▶ WHAT IS REQUIRED:
If you see a picture in the data below, omit it and copy the rest exactly.

[RAW DATA Boundary: Start]

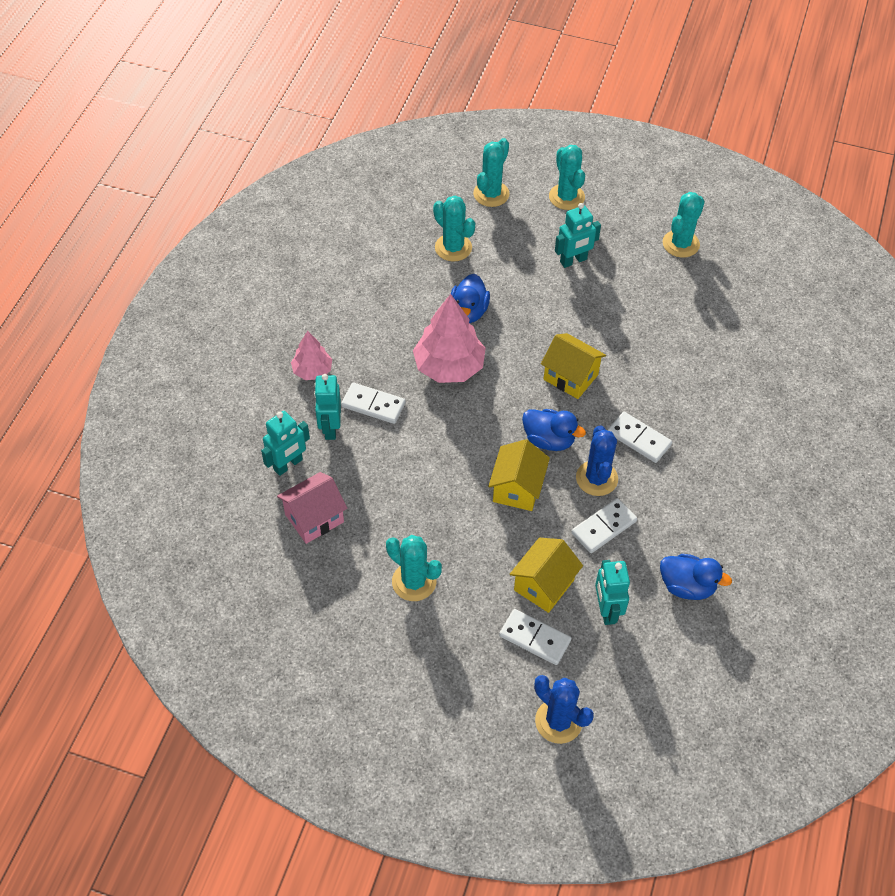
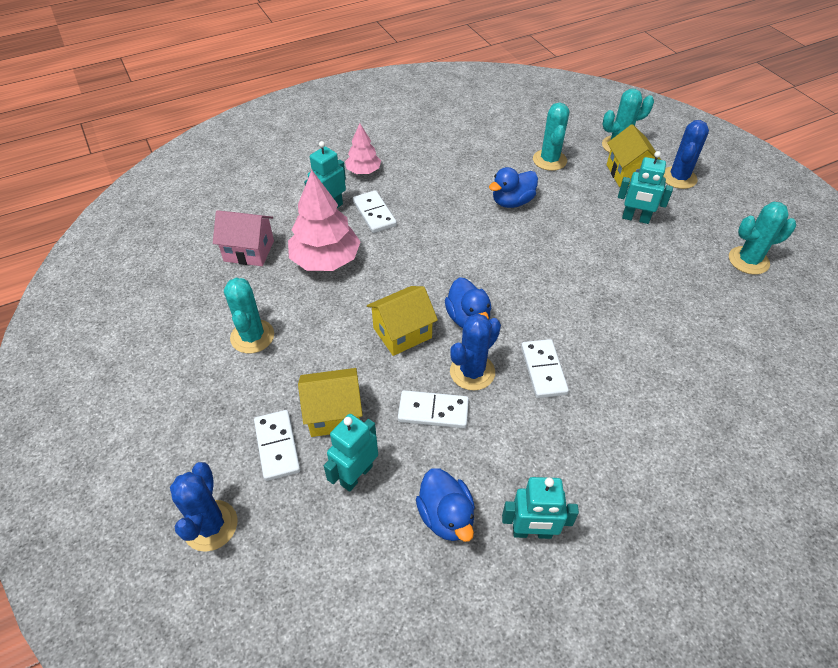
camera: 45 degrees right, 5 degrees down
turquoise robot [261,411,310,476] -> turquoise robot moved to [502,477,579,539]
pink tree [413,294,486,383] -> pink tree moved to [288,170,361,271]
yellow house [541,333,606,399] -> yellow house moved to [607,124,661,187]
turquoise cactus [549,145,585,210] -> blue cactus [663,120,709,189]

[RAW DATA Boundary: End]

▶ EXERCISE ANSWER:
camera: 45 degrees right, 5 degrees down
turquoise robot [261,411,310,476] -> turquoise robot moved to [502,477,579,539]
pink tree [413,294,486,383] -> pink tree moved to [288,170,361,271]
yellow house [541,333,606,399] -> yellow house moved to [607,124,661,187]
turquoise cactus [549,145,585,210] -> blue cactus [663,120,709,189]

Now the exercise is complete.